> _Exercise_
Please take the entries below from the first line through the line containing "purple padlock: 9 -> 10" and repeat them exactly, leaving out everything after.

#### Data supplied

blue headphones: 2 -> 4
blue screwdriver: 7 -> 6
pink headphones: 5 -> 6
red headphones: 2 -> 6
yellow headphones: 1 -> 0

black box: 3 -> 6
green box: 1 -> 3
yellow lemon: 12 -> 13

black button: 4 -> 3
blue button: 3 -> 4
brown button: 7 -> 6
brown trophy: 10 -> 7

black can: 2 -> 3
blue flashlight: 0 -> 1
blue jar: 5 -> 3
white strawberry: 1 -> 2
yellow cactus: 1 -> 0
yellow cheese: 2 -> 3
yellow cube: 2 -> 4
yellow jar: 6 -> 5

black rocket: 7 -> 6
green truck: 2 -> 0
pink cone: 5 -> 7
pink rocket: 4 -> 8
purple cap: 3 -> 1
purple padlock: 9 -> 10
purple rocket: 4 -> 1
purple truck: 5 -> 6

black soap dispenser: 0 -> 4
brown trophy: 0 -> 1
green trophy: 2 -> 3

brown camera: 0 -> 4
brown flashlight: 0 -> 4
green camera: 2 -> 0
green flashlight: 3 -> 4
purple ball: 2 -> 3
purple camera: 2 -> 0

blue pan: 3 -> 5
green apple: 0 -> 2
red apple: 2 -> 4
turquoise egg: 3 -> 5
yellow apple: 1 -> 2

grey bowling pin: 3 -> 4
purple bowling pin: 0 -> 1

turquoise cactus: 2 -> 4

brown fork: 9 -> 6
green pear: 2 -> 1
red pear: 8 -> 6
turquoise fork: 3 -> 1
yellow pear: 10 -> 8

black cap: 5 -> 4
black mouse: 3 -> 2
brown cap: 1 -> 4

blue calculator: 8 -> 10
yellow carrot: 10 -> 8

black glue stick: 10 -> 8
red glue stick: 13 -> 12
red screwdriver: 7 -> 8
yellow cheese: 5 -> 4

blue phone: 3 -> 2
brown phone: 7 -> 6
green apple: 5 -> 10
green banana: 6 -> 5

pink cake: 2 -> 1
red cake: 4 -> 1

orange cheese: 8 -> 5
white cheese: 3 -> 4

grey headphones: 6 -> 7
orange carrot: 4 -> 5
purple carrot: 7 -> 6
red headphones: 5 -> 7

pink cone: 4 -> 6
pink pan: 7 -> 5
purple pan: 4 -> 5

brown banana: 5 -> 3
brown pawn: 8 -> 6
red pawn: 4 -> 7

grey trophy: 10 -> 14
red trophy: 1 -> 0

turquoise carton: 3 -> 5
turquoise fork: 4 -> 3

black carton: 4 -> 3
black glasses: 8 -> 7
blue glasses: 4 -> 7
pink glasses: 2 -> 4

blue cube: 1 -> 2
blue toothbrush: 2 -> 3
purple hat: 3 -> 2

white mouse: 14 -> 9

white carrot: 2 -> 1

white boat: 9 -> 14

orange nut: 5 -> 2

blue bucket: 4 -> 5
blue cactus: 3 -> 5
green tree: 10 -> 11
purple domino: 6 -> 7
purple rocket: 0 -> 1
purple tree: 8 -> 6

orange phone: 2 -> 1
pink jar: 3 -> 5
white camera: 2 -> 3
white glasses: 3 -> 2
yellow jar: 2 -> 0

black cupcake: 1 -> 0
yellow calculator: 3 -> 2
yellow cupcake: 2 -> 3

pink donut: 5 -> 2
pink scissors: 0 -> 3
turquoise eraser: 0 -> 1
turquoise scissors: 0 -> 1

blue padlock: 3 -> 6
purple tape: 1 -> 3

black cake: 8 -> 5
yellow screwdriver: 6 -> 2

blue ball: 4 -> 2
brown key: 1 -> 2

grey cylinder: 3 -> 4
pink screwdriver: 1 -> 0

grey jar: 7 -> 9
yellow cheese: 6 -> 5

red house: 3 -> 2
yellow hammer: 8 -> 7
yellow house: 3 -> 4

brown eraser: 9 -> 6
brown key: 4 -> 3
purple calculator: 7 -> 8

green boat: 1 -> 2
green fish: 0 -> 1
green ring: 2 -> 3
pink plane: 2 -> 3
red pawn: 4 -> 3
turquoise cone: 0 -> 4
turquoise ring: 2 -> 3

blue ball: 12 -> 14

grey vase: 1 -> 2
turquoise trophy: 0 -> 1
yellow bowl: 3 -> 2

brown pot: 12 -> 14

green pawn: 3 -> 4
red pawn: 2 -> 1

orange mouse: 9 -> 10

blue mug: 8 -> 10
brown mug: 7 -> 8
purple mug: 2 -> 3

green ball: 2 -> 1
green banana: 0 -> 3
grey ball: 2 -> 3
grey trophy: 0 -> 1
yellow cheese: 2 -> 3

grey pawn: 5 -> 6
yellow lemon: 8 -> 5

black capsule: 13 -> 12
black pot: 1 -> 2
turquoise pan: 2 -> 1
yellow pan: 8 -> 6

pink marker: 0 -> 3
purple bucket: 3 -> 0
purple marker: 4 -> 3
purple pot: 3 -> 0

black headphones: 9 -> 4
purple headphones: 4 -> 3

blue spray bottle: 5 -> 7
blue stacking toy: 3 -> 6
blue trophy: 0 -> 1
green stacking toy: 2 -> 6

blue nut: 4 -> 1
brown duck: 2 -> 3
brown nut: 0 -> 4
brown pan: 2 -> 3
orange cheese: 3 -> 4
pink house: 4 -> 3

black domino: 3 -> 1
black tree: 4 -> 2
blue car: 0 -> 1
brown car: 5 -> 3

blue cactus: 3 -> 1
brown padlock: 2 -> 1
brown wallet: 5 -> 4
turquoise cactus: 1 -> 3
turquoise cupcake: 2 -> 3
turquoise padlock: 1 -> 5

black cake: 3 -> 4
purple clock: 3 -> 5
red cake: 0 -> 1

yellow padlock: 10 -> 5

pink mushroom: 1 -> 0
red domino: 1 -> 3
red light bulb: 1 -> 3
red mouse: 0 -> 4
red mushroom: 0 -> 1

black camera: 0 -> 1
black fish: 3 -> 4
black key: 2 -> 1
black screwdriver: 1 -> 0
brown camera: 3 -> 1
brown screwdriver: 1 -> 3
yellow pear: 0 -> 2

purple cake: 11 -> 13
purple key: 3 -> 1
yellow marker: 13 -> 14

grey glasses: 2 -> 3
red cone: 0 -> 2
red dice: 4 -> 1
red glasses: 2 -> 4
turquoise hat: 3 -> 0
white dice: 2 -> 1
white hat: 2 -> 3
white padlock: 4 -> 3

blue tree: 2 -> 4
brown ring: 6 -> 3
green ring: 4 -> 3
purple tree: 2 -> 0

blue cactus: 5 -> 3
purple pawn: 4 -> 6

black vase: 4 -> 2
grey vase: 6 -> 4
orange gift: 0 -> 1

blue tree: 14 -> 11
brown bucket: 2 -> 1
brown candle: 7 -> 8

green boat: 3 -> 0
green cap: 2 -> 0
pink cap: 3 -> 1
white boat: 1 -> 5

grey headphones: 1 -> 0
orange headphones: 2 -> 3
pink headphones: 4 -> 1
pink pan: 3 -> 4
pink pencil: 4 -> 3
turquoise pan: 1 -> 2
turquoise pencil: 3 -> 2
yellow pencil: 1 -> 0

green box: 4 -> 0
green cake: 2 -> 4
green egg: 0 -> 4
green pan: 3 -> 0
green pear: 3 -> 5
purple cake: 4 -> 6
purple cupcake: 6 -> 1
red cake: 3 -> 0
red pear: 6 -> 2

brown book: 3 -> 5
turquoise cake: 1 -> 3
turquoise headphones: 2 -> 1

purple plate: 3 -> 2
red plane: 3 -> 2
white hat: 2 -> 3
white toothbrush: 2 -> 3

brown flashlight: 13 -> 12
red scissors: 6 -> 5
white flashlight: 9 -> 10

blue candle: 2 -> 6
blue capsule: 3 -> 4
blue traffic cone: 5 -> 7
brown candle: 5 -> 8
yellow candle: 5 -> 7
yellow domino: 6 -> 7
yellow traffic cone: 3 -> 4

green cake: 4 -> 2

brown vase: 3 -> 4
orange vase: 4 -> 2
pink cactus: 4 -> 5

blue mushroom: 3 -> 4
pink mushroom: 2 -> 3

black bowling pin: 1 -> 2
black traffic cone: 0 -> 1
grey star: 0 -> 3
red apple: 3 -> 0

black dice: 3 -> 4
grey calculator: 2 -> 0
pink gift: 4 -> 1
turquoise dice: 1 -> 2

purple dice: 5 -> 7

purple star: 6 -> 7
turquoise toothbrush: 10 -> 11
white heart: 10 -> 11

########

> _Response box_
blue headphones: 2 -> 4
blue screwdriver: 7 -> 6
pink headphones: 5 -> 6
red headphones: 2 -> 6
yellow headphones: 1 -> 0

black box: 3 -> 6
green box: 1 -> 3
yellow lemon: 12 -> 13

black button: 4 -> 3
blue button: 3 -> 4
brown button: 7 -> 6
brown trophy: 10 -> 7

black can: 2 -> 3
blue flashlight: 0 -> 1
blue jar: 5 -> 3
white strawberry: 1 -> 2
yellow cactus: 1 -> 0
yellow cheese: 2 -> 3
yellow cube: 2 -> 4
yellow jar: 6 -> 5

black rocket: 7 -> 6
green truck: 2 -> 0
pink cone: 5 -> 7
pink rocket: 4 -> 8
purple cap: 3 -> 1
purple padlock: 9 -> 10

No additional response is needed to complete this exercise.